● EXERCISE: In the records below, find each line holding the word "MATRIX" and copy it.

(Before-and-after change records)
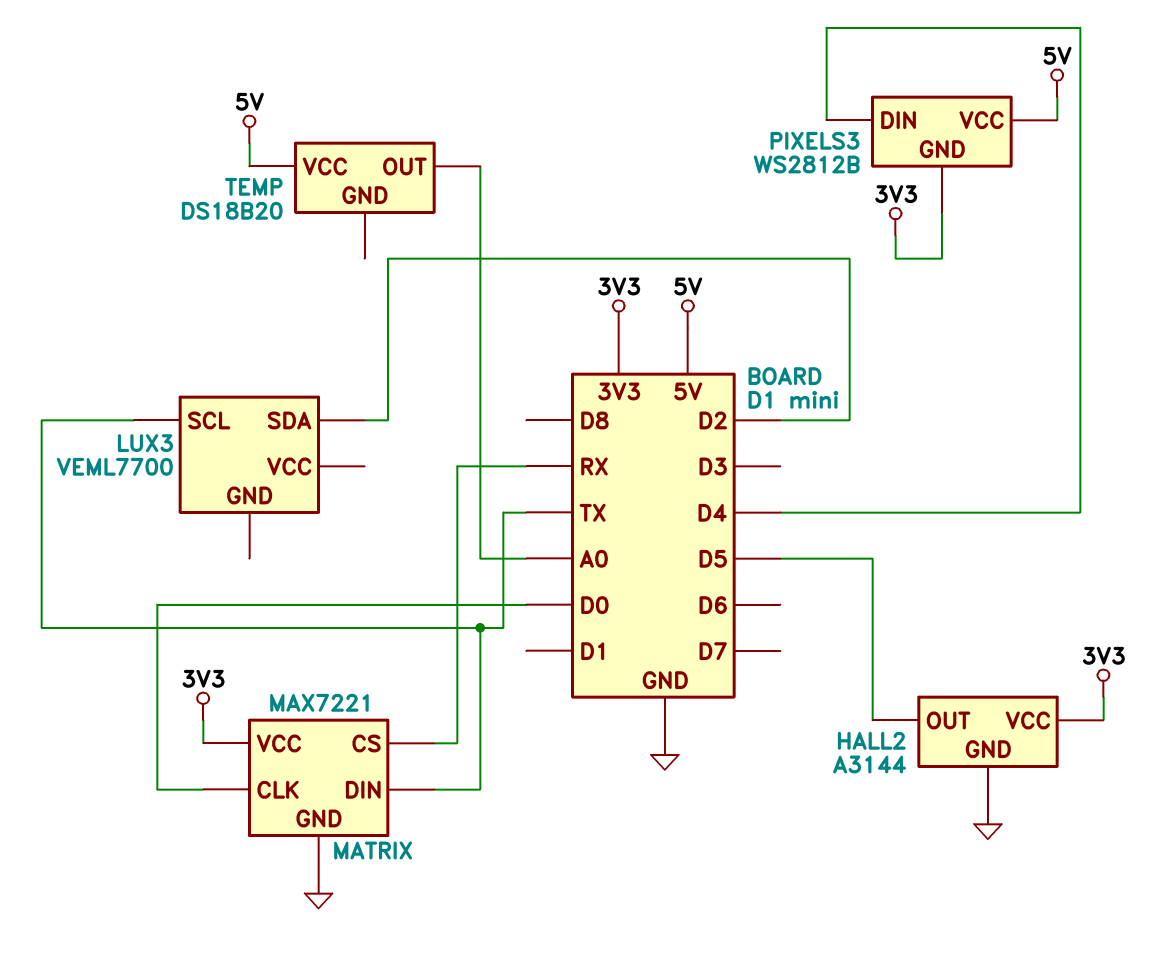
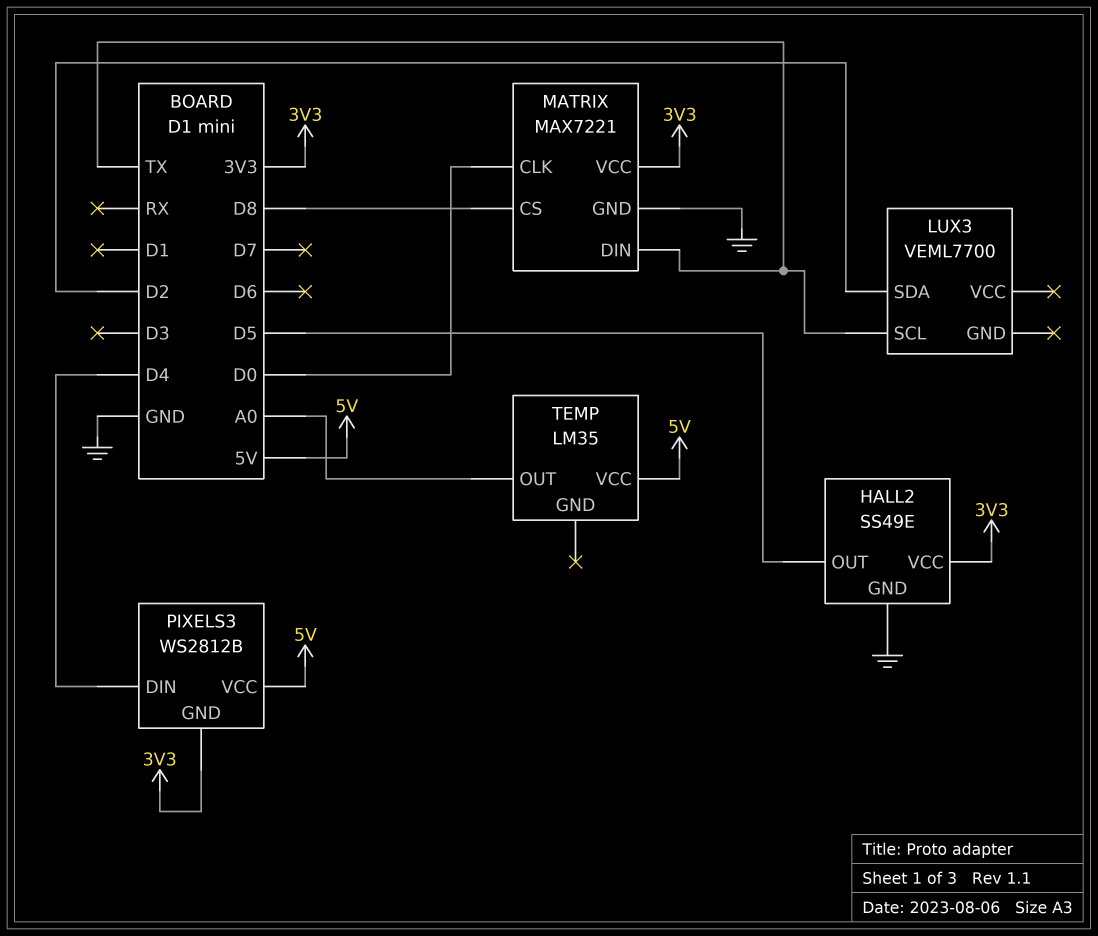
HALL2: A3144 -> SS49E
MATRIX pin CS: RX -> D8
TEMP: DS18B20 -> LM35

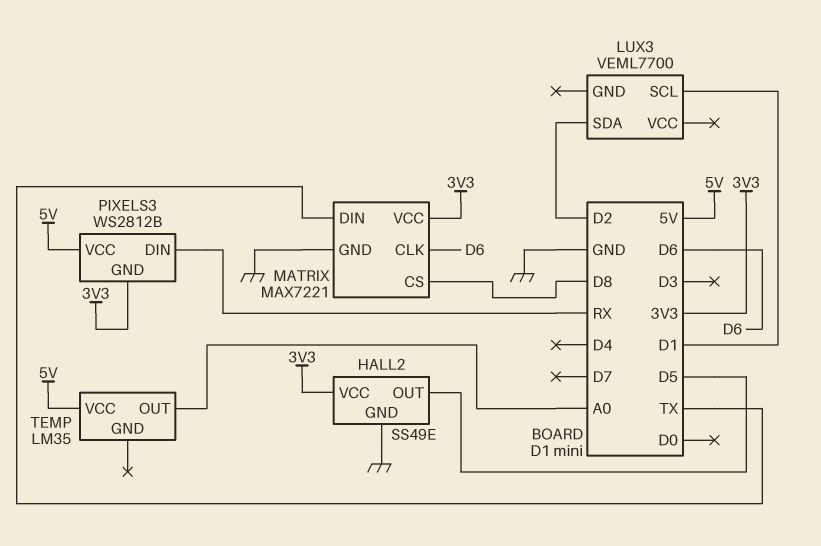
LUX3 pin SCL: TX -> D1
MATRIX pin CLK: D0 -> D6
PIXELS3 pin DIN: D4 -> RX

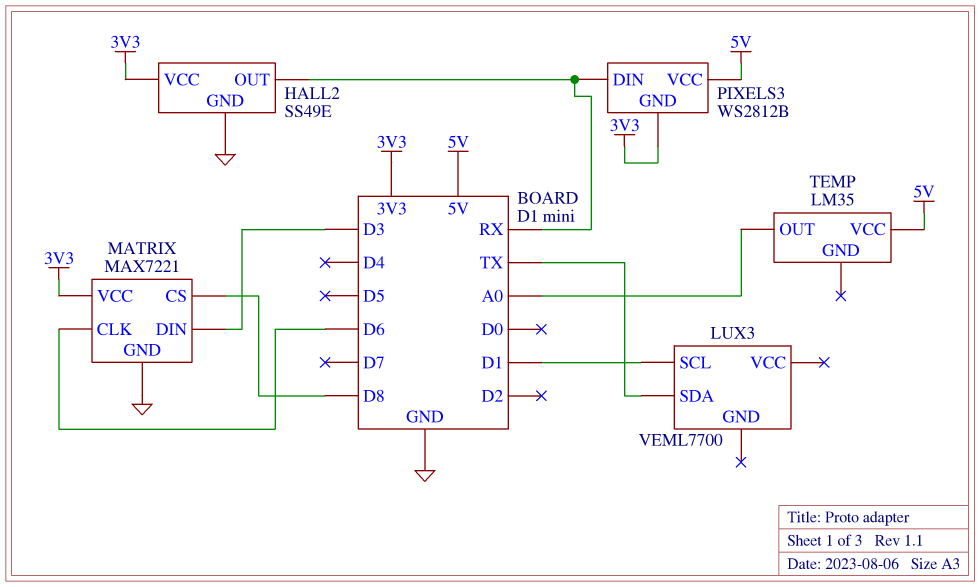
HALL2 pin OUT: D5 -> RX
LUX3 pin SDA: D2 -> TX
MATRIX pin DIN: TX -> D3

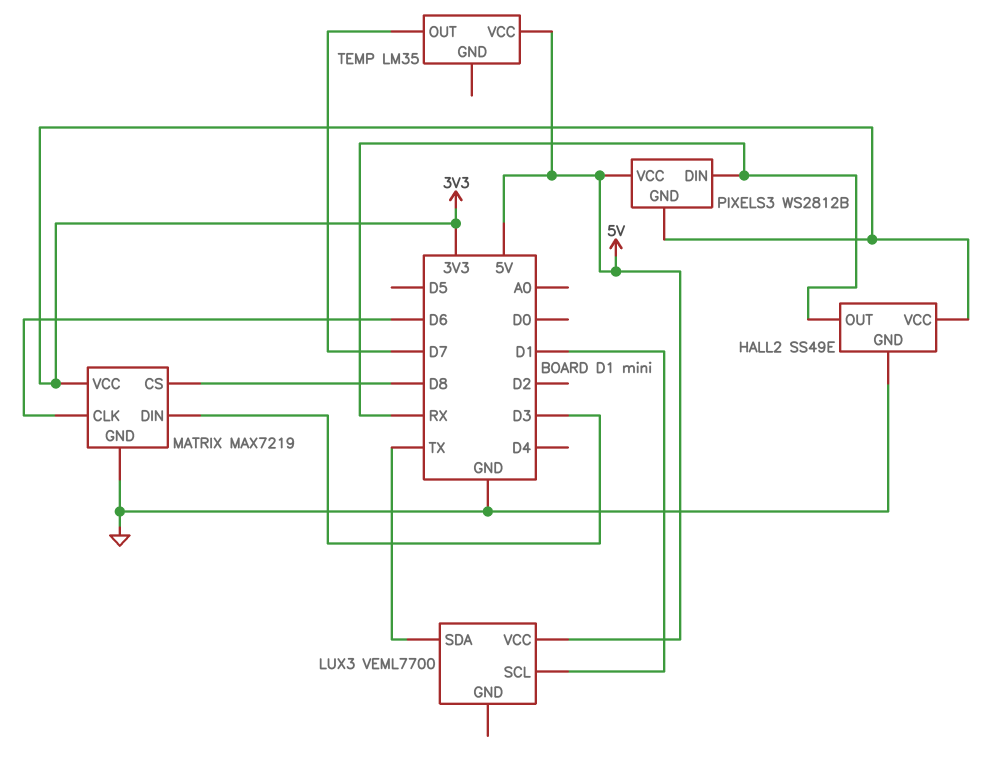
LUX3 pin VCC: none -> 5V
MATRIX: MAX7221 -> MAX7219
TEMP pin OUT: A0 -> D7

==

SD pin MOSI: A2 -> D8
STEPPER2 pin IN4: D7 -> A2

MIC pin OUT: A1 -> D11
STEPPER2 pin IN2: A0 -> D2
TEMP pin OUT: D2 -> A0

● WRITTEN RESPONSE:
MATRIX pin CS: RX -> D8
MATRIX pin CLK: D0 -> D6
MATRIX pin DIN: TX -> D3
MATRIX: MAX7221 -> MAX7219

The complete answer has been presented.